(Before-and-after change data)
• • •
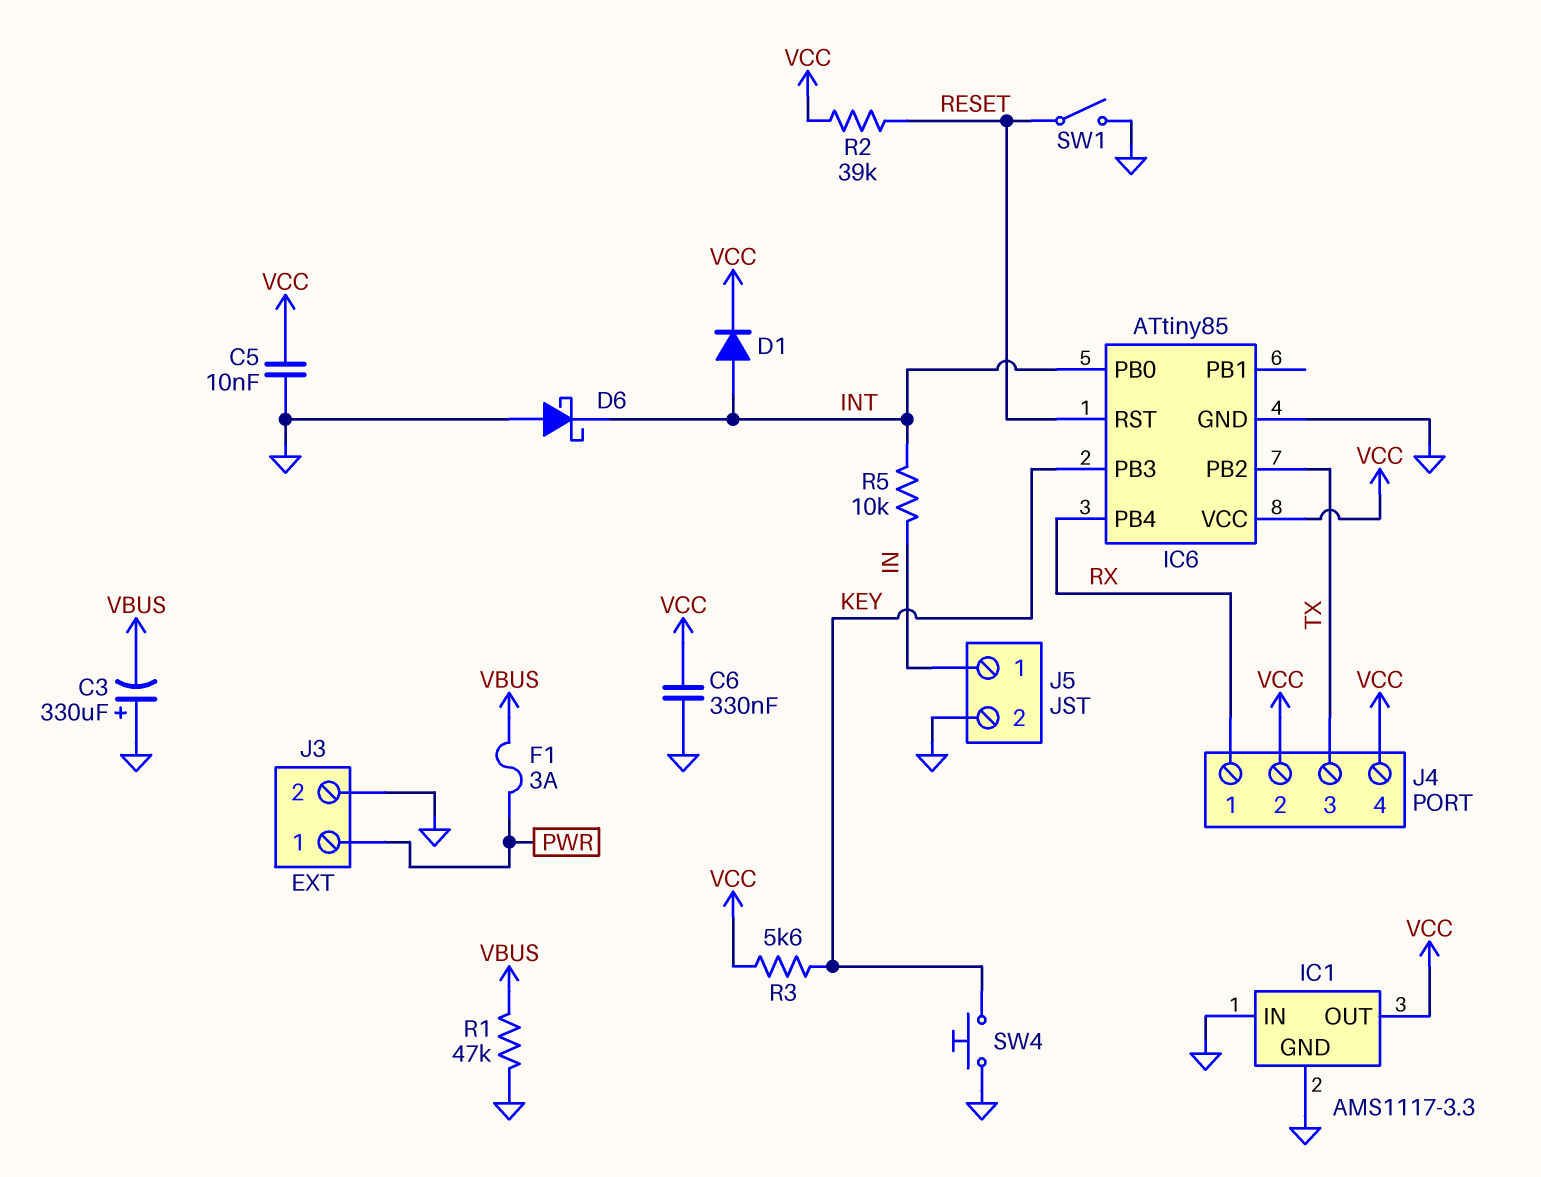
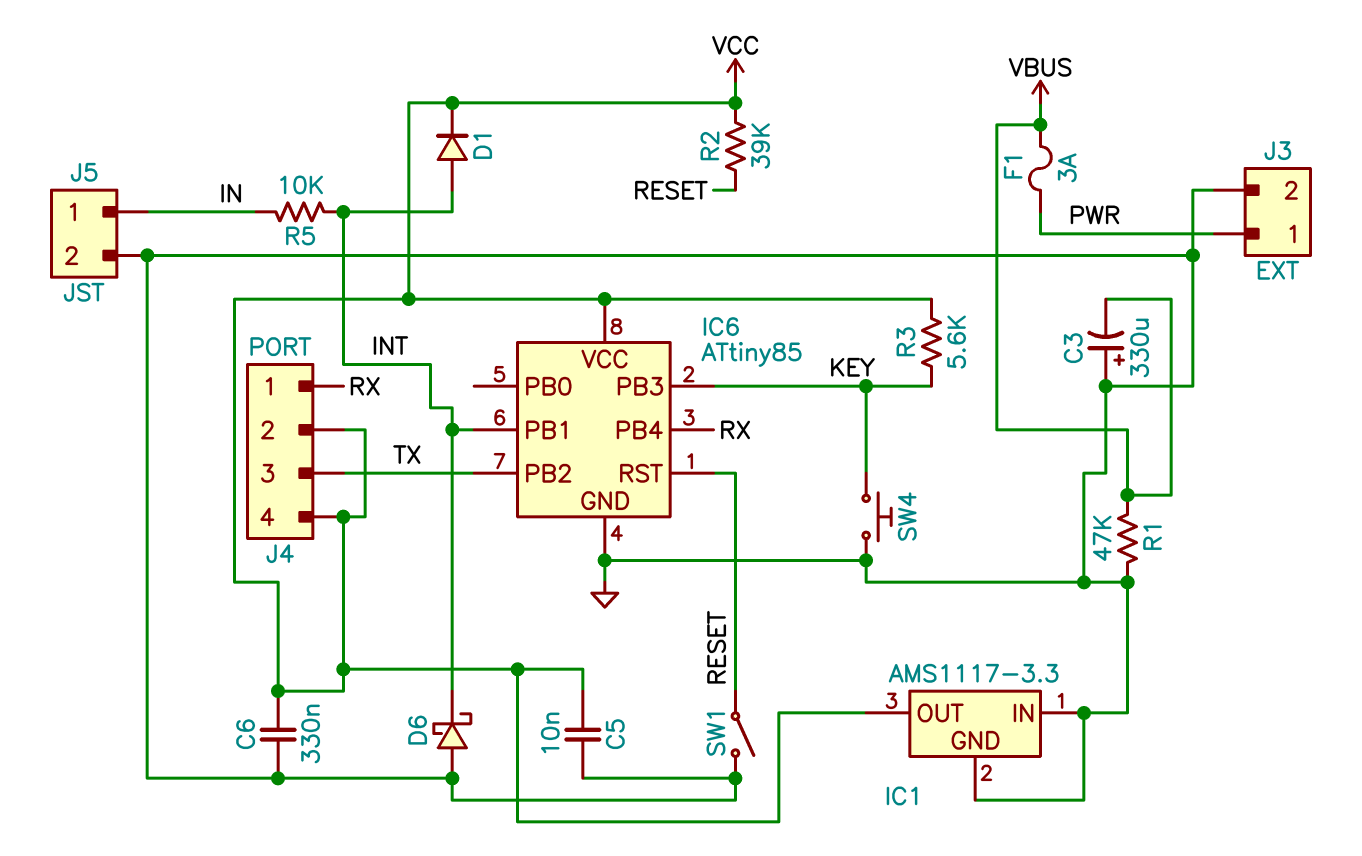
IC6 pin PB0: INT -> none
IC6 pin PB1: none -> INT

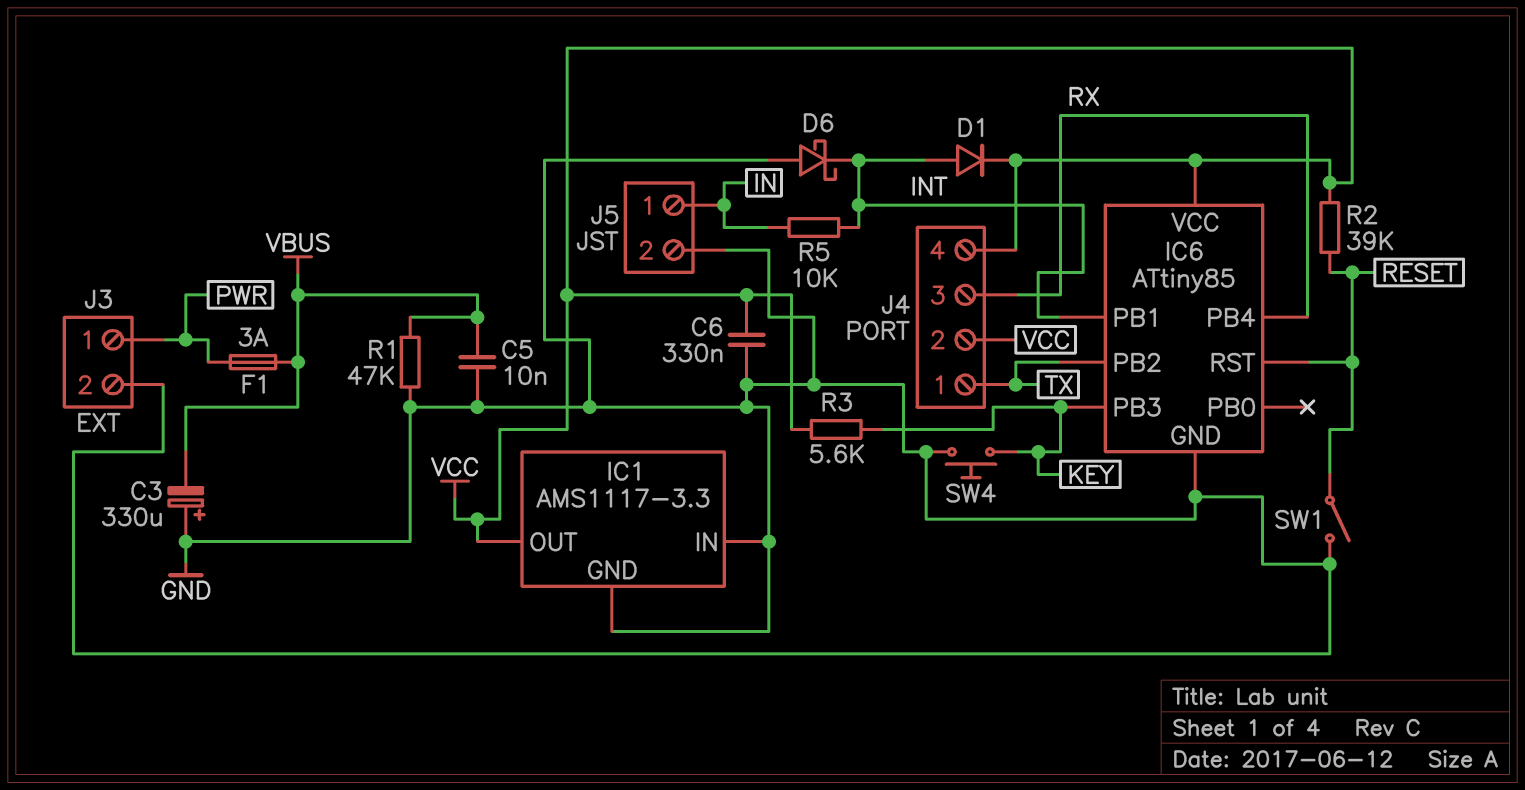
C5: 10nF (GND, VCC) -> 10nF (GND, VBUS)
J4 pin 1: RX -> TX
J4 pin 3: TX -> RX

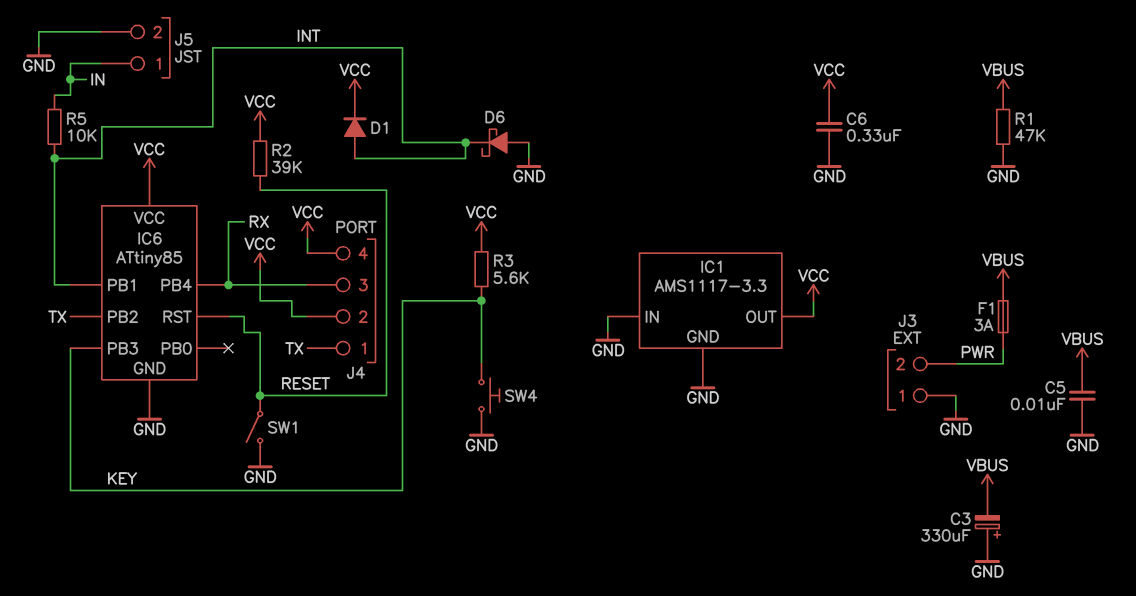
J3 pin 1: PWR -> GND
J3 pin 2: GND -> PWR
• • •
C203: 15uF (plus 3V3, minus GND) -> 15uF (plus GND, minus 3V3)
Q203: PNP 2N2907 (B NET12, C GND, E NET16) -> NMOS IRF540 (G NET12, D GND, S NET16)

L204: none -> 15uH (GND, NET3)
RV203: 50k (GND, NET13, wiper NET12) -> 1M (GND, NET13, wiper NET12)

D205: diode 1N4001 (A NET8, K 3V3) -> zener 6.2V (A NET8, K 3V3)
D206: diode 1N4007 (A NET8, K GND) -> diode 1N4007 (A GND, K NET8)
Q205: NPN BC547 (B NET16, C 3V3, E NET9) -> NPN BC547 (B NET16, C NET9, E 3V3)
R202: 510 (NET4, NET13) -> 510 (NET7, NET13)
• • •
TASK DESCRIPTION: Given the records above, reproduce precisely and only the lines between the line holding "C203: 15uF (plus" and the line holding "R202: 510 (NET4, NET13) -> 510 (NET7, NET13)", inclusive.

OUTPUT:
C203: 15uF (plus 3V3, minus GND) -> 15uF (plus GND, minus 3V3)
Q203: PNP 2N2907 (B NET12, C GND, E NET16) -> NMOS IRF540 (G NET12, D GND, S NET16)

L204: none -> 15uH (GND, NET3)
RV203: 50k (GND, NET13, wiper NET12) -> 1M (GND, NET13, wiper NET12)

D205: diode 1N4001 (A NET8, K 3V3) -> zener 6.2V (A NET8, K 3V3)
D206: diode 1N4007 (A NET8, K GND) -> diode 1N4007 (A GND, K NET8)
Q205: NPN BC547 (B NET16, C 3V3, E NET9) -> NPN BC547 (B NET16, C NET9, E 3V3)
R202: 510 (NET4, NET13) -> 510 (NET7, NET13)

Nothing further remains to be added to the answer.